§ **EXERCISE INSTRUCTIONS**
Starting at the line below that contains "C1: 150uF (plus" and ending at the line that contains "U3 pin ON: +3V3 -> AGND", retype each line exactly as it stands, but omit the pictures.

*** DATASET RECORDS ***

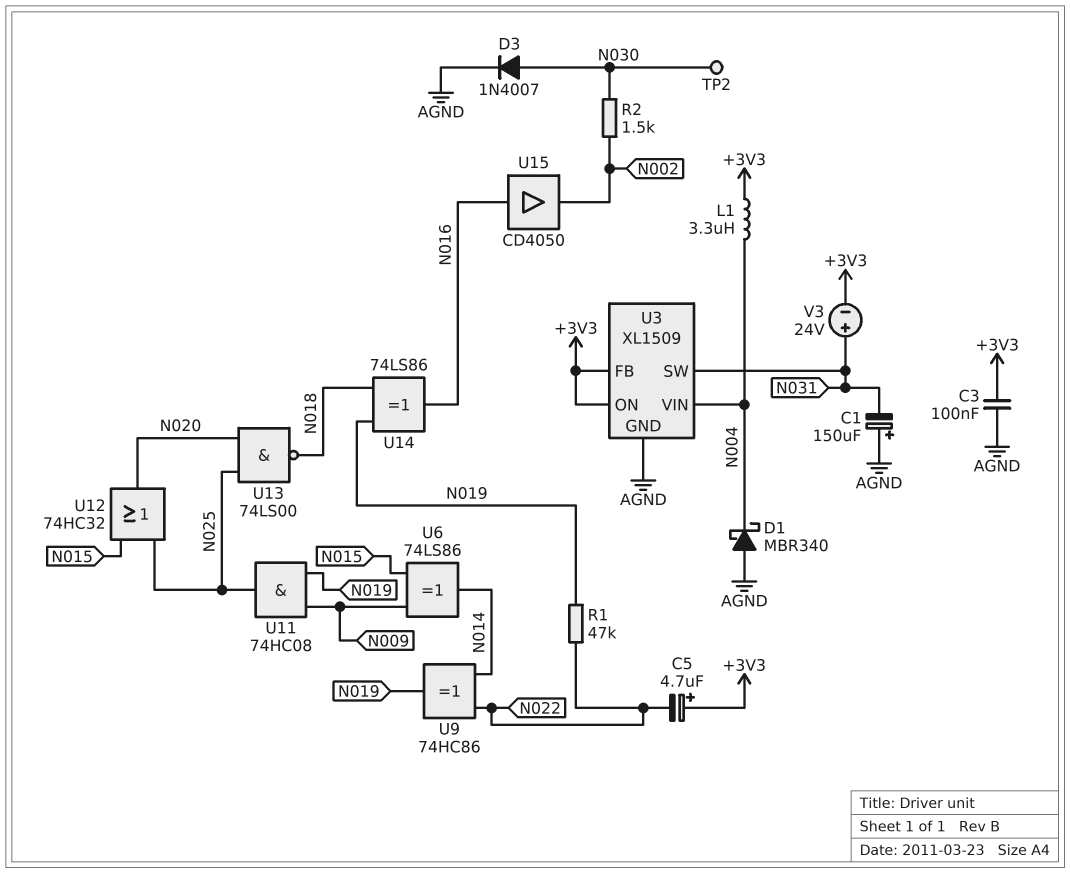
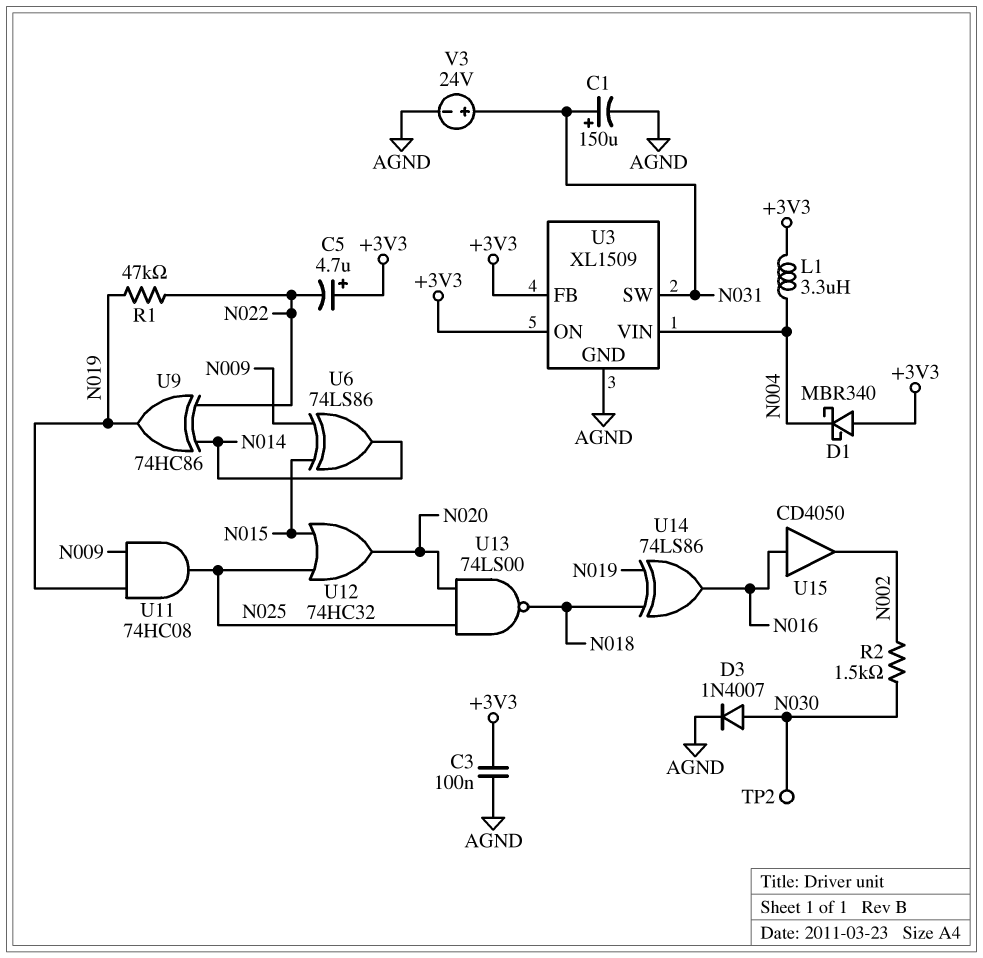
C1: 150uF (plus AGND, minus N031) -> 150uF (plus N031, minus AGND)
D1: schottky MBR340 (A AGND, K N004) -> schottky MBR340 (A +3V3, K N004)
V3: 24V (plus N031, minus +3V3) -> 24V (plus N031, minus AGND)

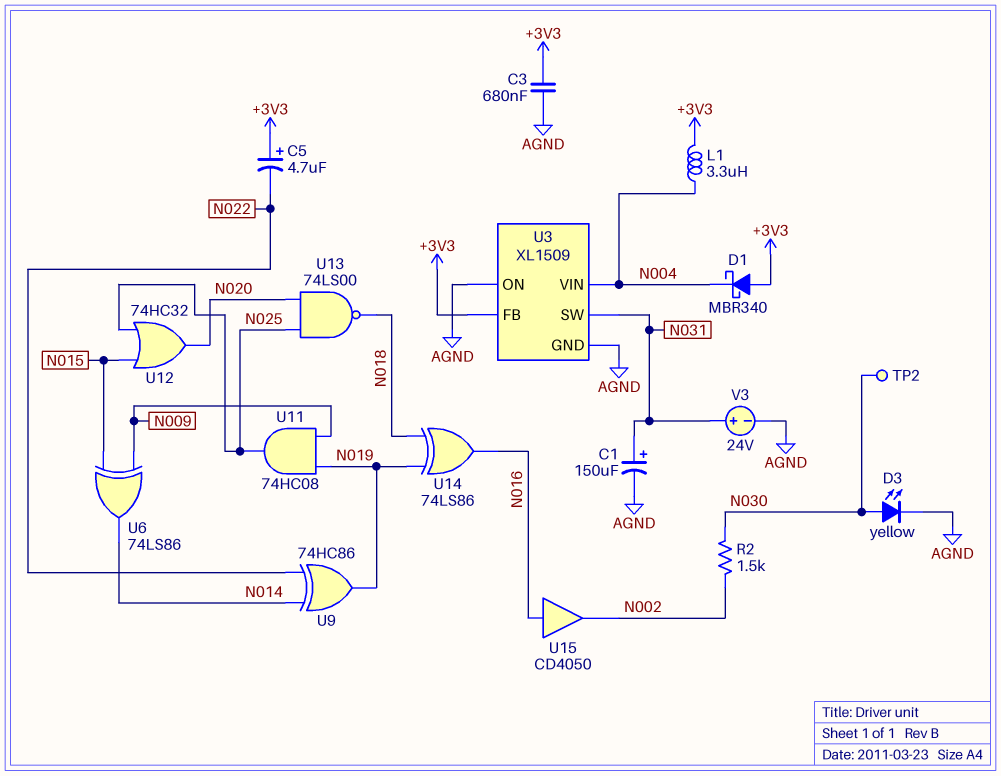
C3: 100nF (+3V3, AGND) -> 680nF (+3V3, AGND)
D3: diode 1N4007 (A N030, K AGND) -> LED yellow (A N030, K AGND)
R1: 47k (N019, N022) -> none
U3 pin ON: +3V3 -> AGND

*** End of DATASET RECORDS ***
*** DATASET RECORDS ***

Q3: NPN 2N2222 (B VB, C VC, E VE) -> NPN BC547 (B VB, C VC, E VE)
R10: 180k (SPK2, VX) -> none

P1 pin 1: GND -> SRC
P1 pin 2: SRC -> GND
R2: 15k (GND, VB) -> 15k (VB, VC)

*** End of DATASET RECORDS ***
*** DATASET RECORDS ***

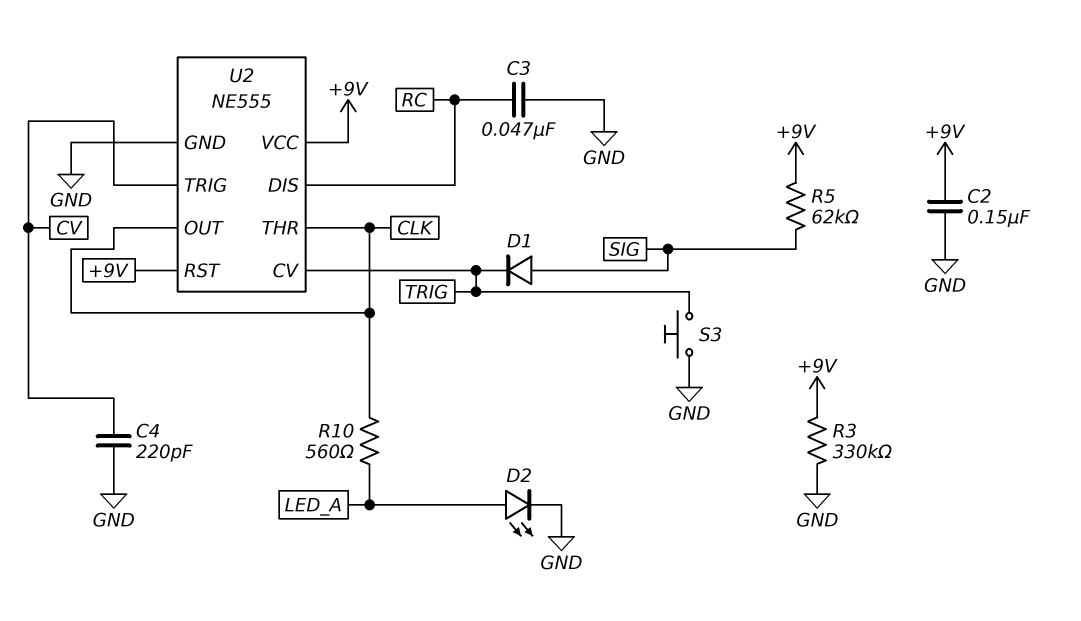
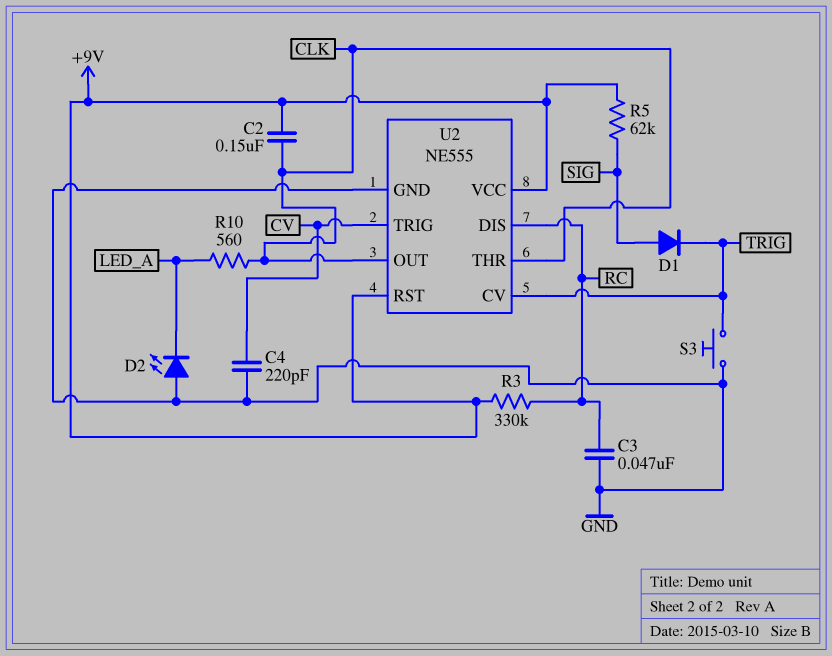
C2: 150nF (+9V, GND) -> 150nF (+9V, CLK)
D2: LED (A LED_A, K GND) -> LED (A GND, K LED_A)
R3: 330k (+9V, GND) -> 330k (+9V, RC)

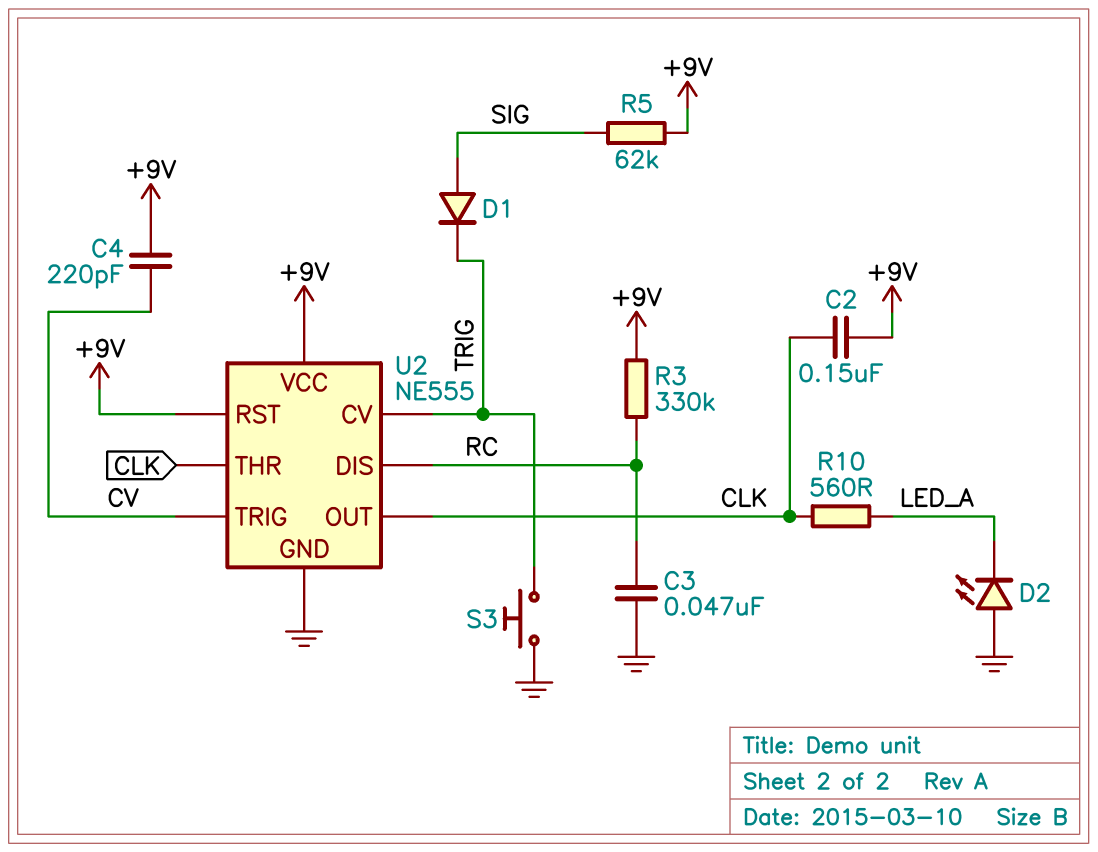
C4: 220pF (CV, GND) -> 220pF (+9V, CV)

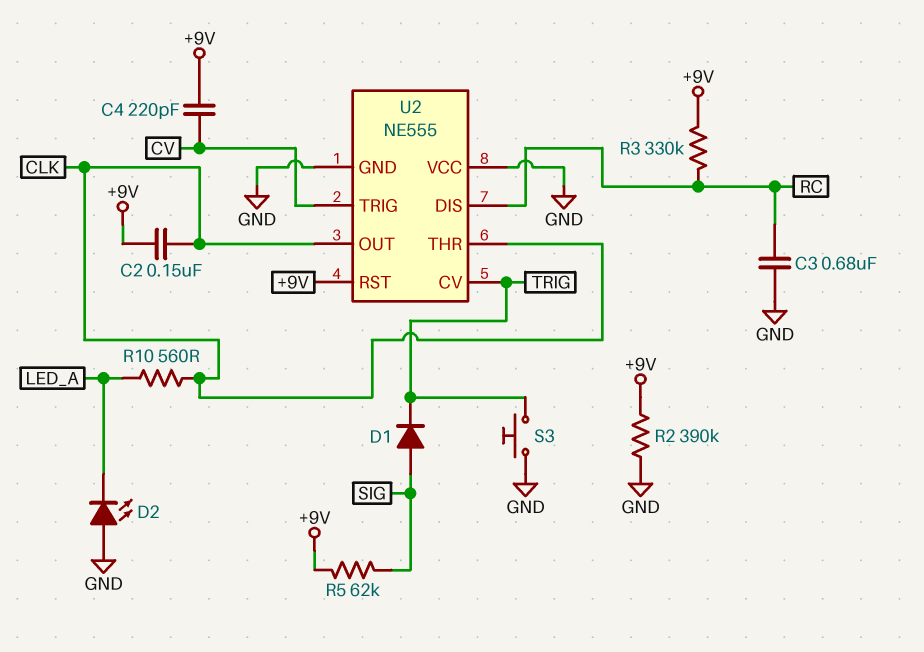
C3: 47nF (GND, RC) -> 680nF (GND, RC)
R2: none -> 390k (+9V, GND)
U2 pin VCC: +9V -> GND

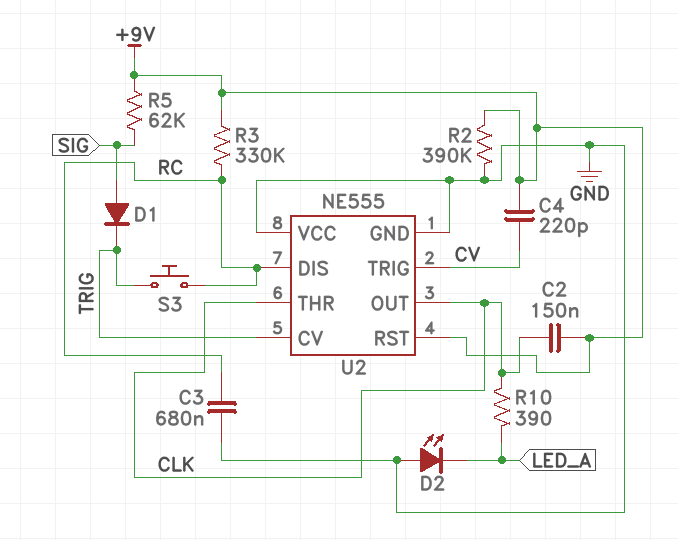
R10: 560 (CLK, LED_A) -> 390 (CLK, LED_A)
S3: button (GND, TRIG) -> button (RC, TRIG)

*** End of DATASET RECORDS ***

§ **ANSWER TO THIS EXERCISE**
C1: 150uF (plus AGND, minus N031) -> 150uF (plus N031, minus AGND)
D1: schottky MBR340 (A AGND, K N004) -> schottky MBR340 (A +3V3, K N004)
V3: 24V (plus N031, minus +3V3) -> 24V (plus N031, minus AGND)

C3: 100nF (+3V3, AGND) -> 680nF (+3V3, AGND)
D3: diode 1N4007 (A N030, K AGND) -> LED yellow (A N030, K AGND)
R1: 47k (N019, N022) -> none
U3 pin ON: +3V3 -> AGND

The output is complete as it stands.